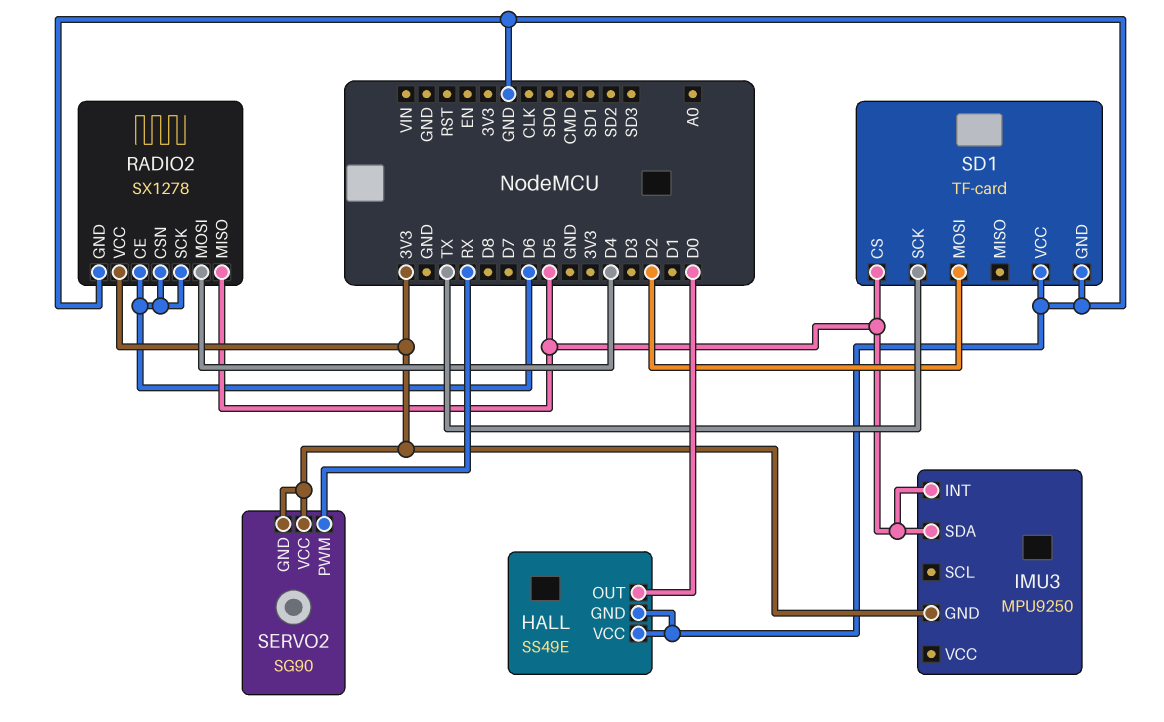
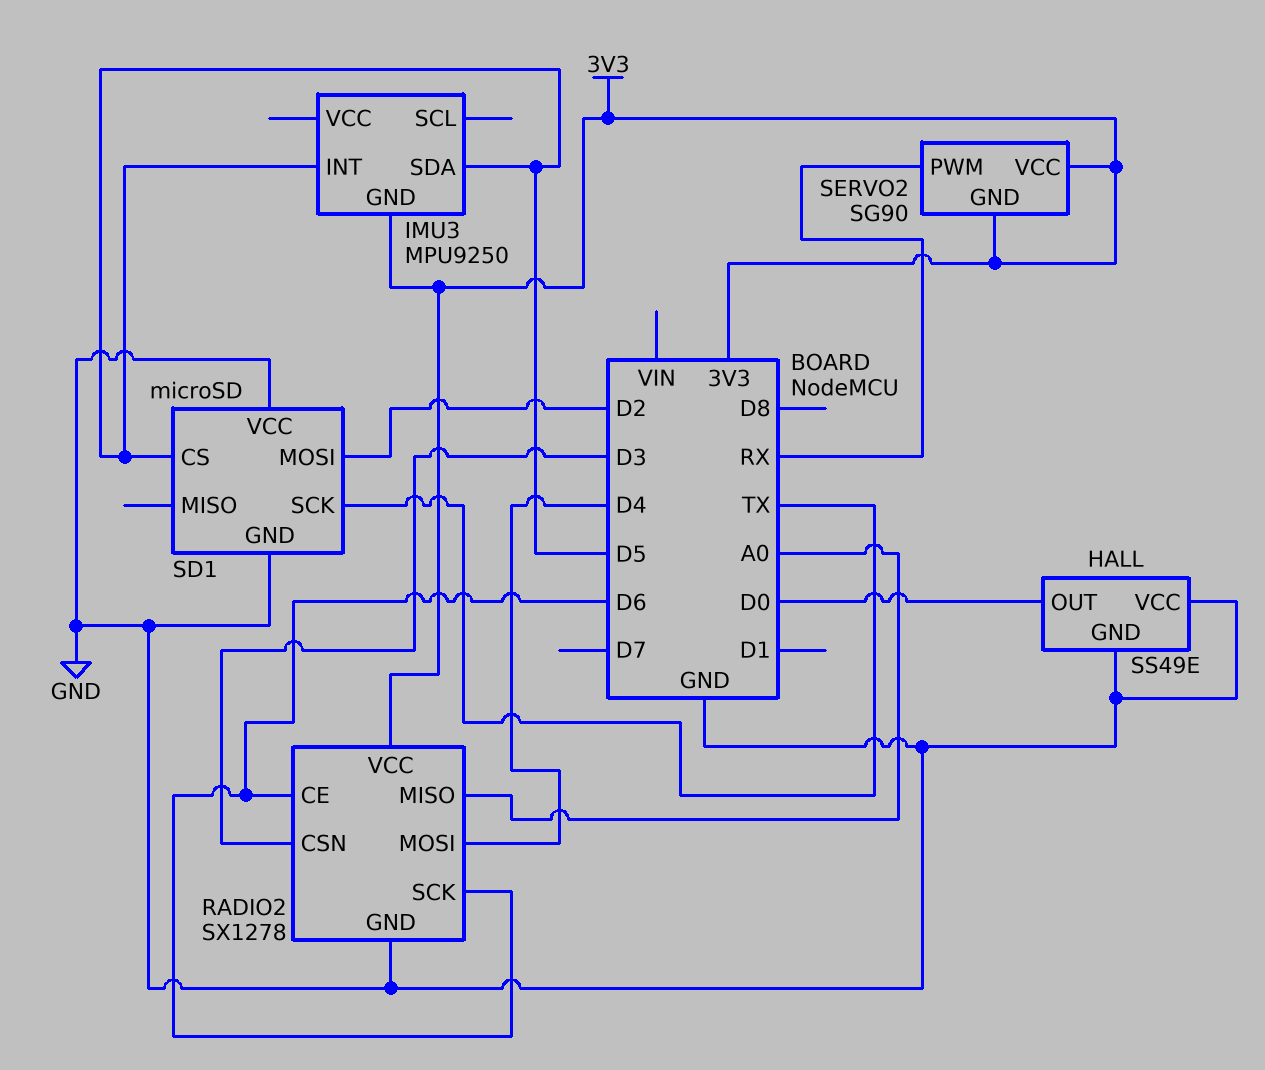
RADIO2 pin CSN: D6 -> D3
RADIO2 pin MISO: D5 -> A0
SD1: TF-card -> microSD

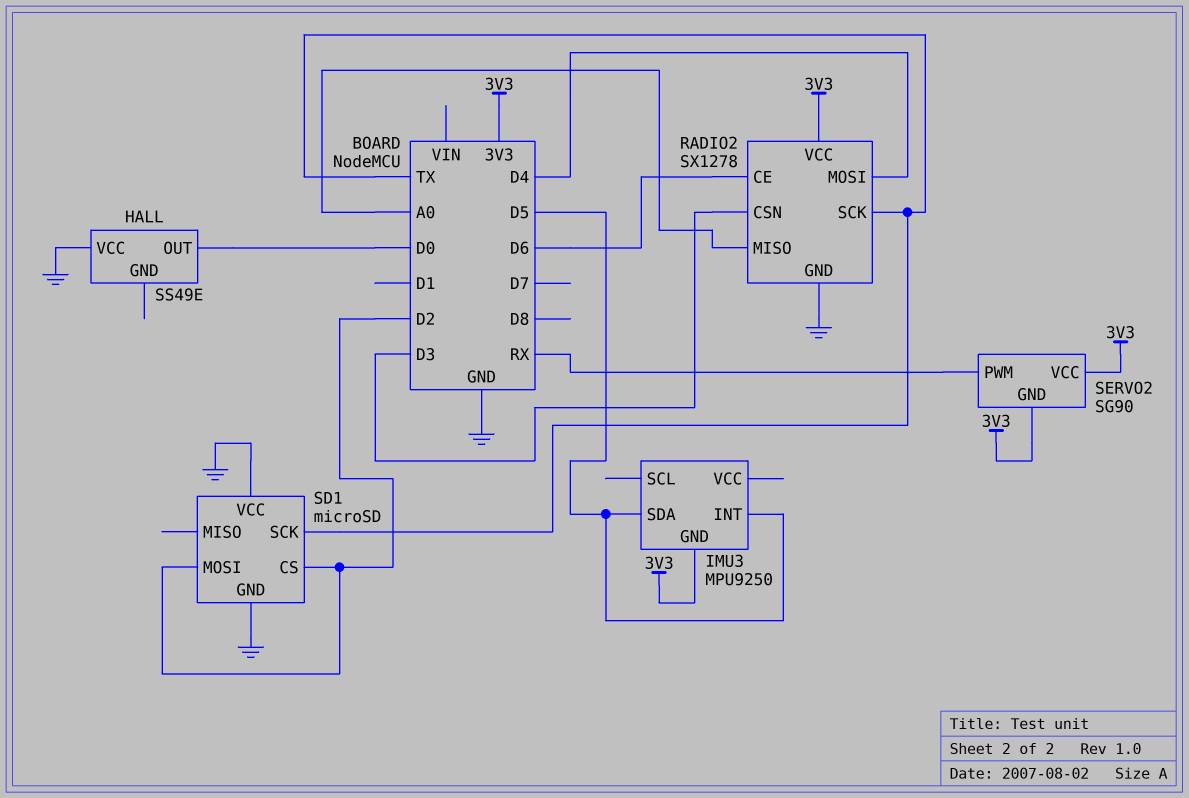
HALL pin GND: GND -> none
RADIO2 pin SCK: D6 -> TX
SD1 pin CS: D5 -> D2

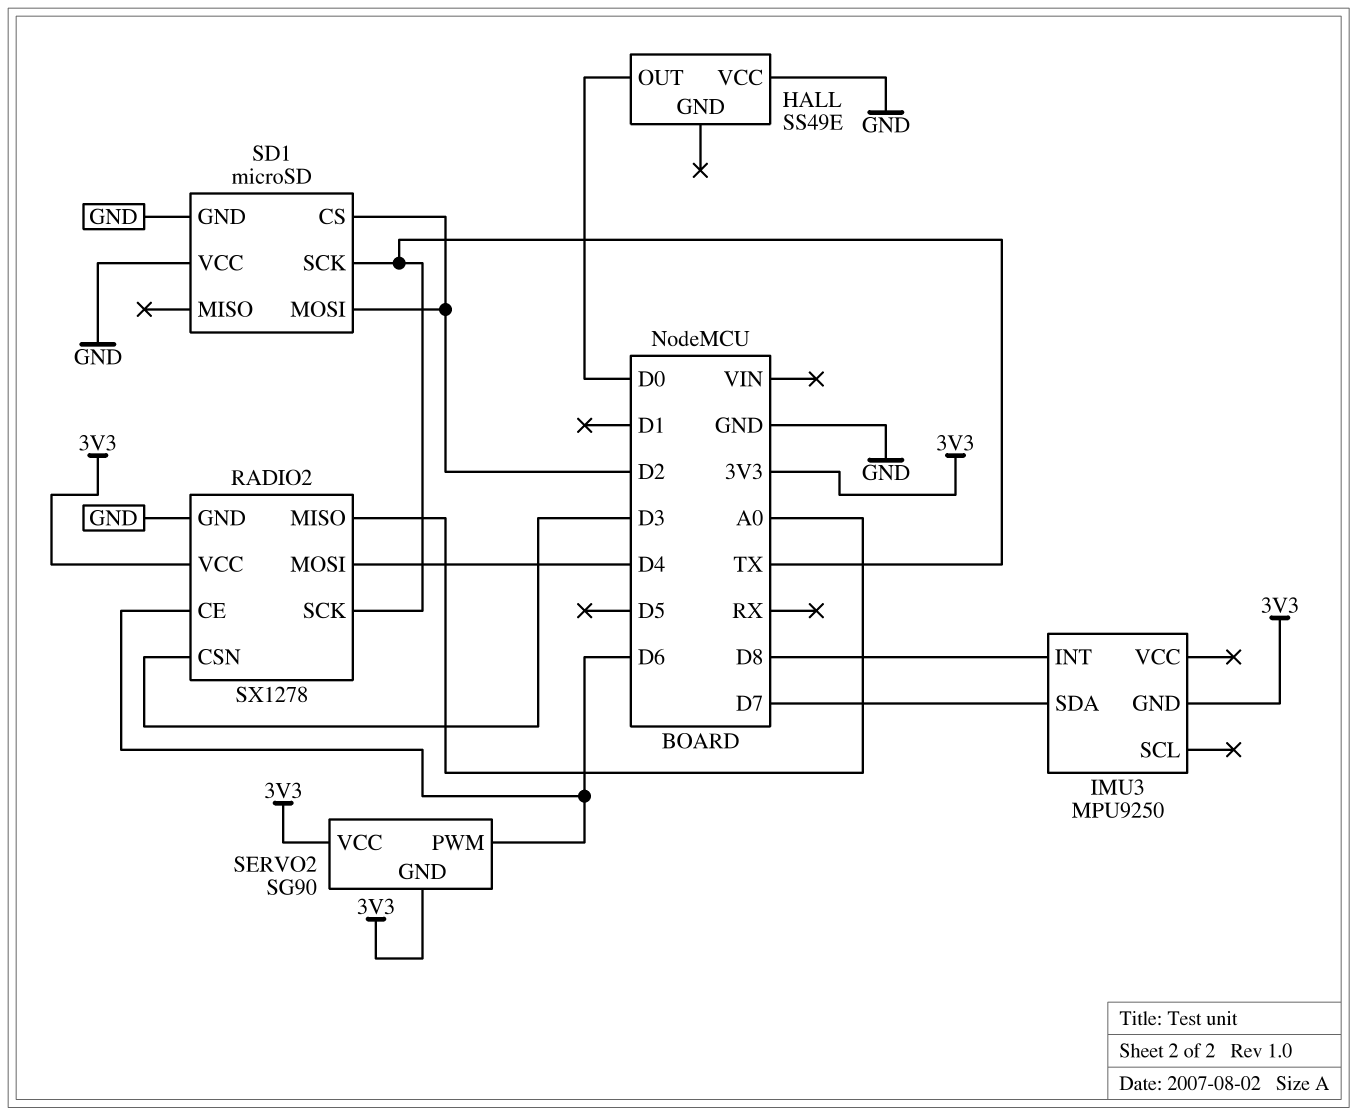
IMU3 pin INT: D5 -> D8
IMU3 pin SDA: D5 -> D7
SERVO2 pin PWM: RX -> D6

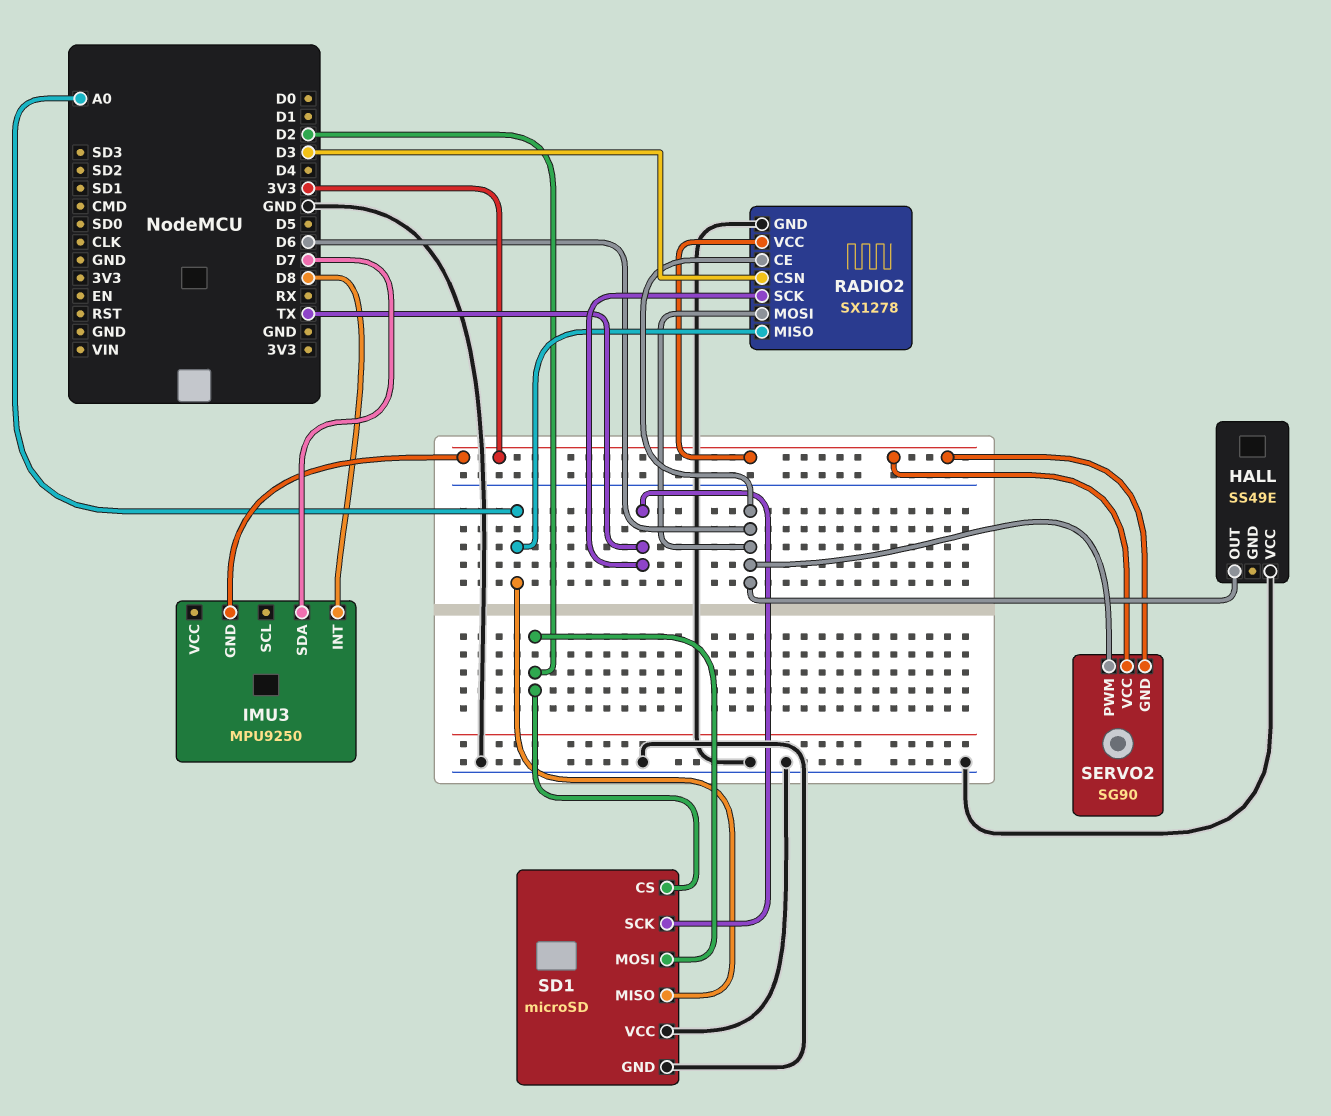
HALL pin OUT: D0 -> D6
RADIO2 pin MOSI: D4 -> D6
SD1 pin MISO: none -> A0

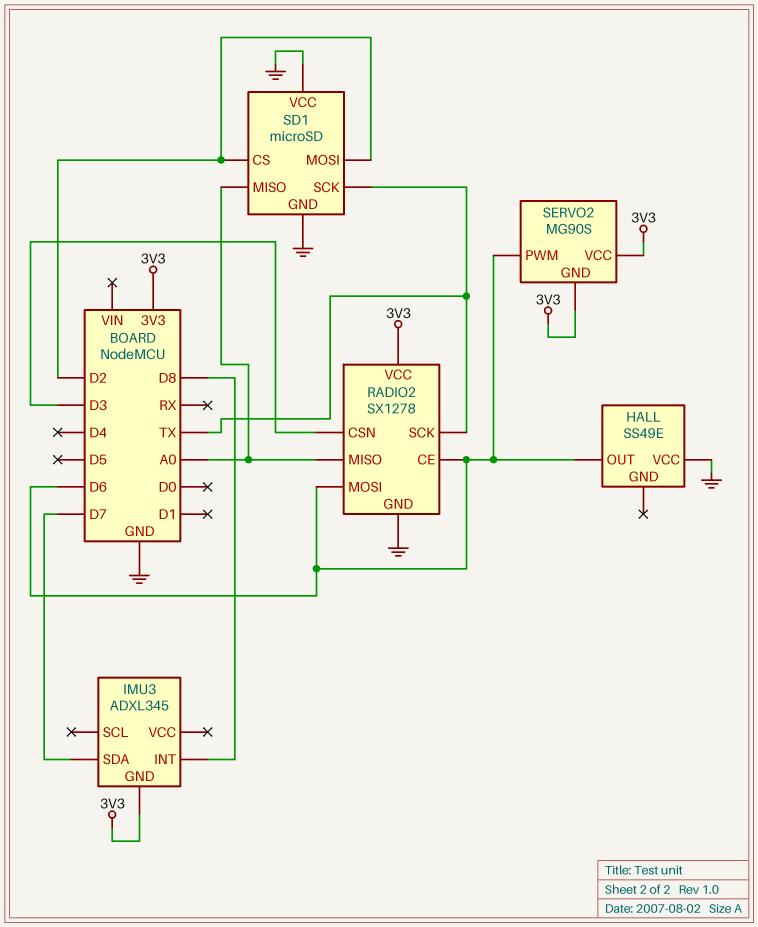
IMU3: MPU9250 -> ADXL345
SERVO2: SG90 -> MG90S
┄┄┄┄┄┄┄┄┄┄
[Requirement]
Give back all of the material exactly, though without the images it contains.

[Task output]
RADIO2 pin CSN: D6 -> D3
RADIO2 pin MISO: D5 -> A0
SD1: TF-card -> microSD

HALL pin GND: GND -> none
RADIO2 pin SCK: D6 -> TX
SD1 pin CS: D5 -> D2

IMU3 pin INT: D5 -> D8
IMU3 pin SDA: D5 -> D7
SERVO2 pin PWM: RX -> D6

HALL pin OUT: D0 -> D6
RADIO2 pin MOSI: D4 -> D6
SD1 pin MISO: none -> A0

IMU3: MPU9250 -> ADXL345
SERVO2: SG90 -> MG90S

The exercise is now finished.